**Work task**
Whenever the string "diode" turns up in a line of the data below, copy that line.

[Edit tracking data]
============================================================

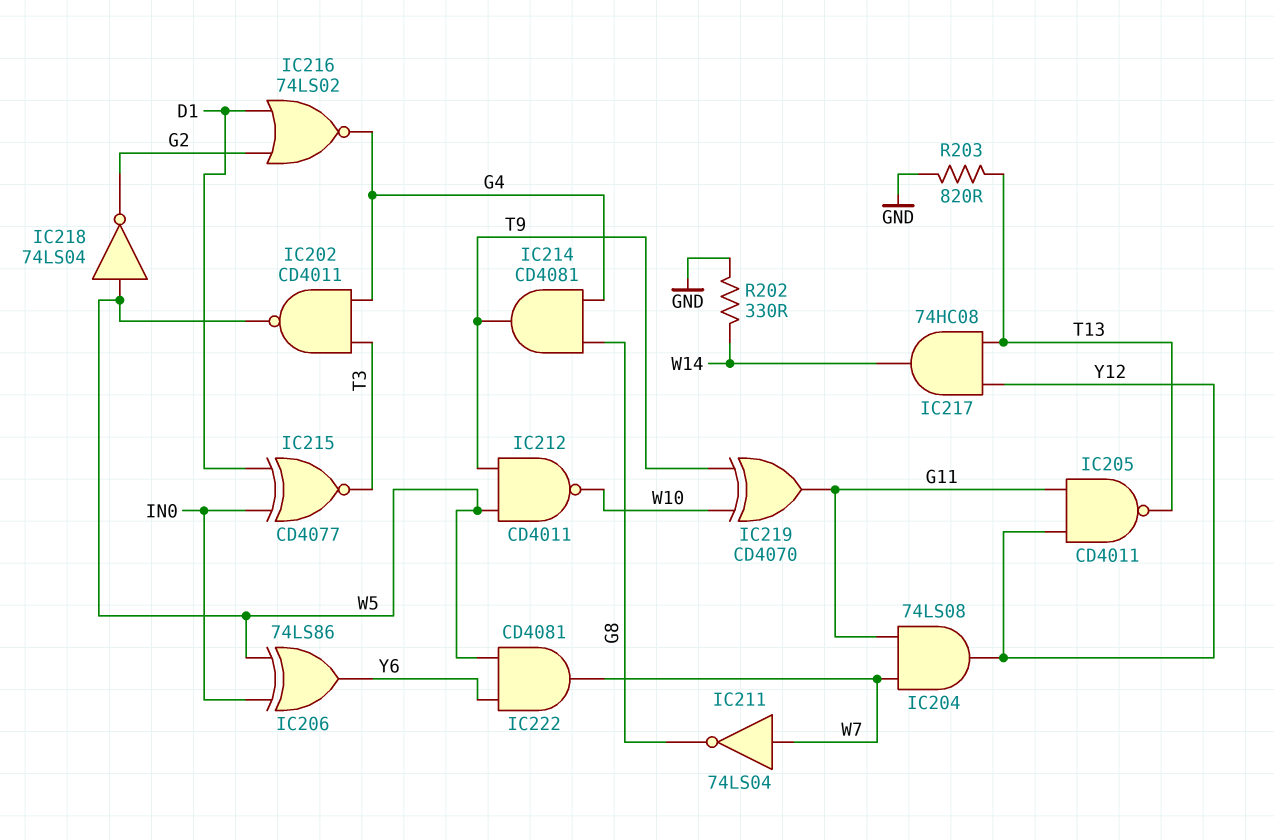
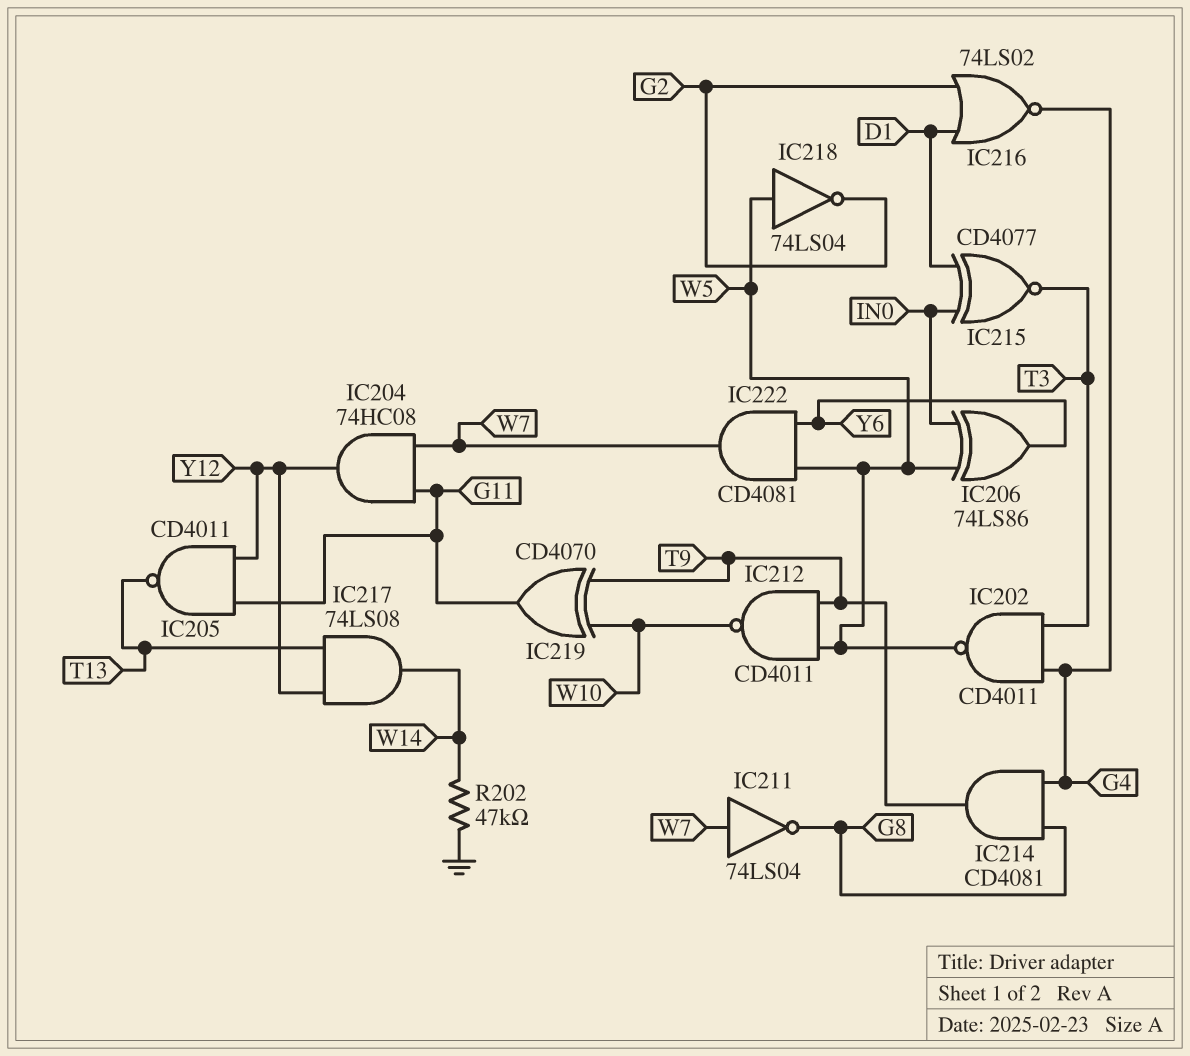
IC204: AND 74LS08 (in G11, in W7, out Y12) -> AND 74HC08 (in G11, in W7, out Y12)
IC217: AND 74HC08 (in T13, in Y12, out W14) -> AND 74LS08 (in T13, in Y12, out W14)
R202: 330 (GND, W14) -> 47k (GND, W14)
R203: 820 (GND, T13) -> none

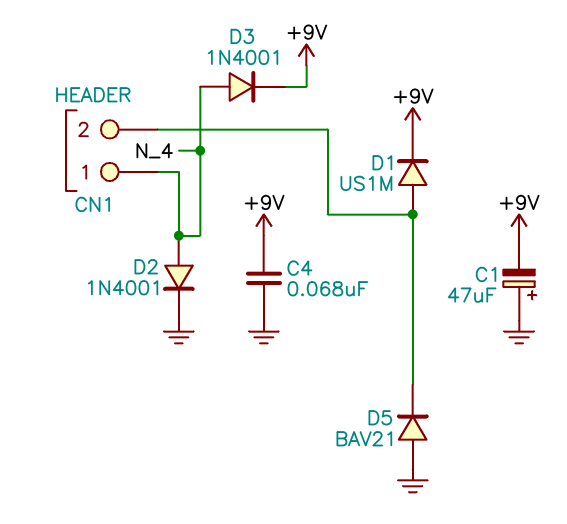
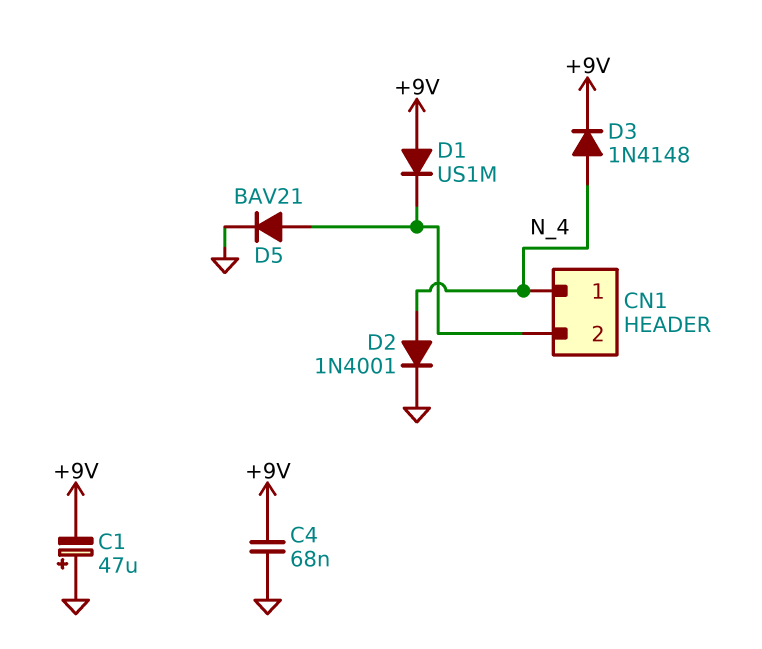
D1: diode US1M (A CN1/2, K +9V) -> diode US1M (A +9V, K CN1/2)
D3: diode 1N4001 (A N_4, K +9V) -> diode 1N4148 (A N_4, K +9V)
D5: diode BAV21 (A GND, K CN1/2) -> diode BAV21 (A CN1/2, K GND)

============================================================

**Output of the task**
D1: diode US1M (A CN1/2, K +9V) -> diode US1M (A +9V, K CN1/2)
D3: diode 1N4001 (A N_4, K +9V) -> diode 1N4148 (A N_4, K +9V)
D5: diode BAV21 (A GND, K CN1/2) -> diode BAV21 (A CN1/2, K GND)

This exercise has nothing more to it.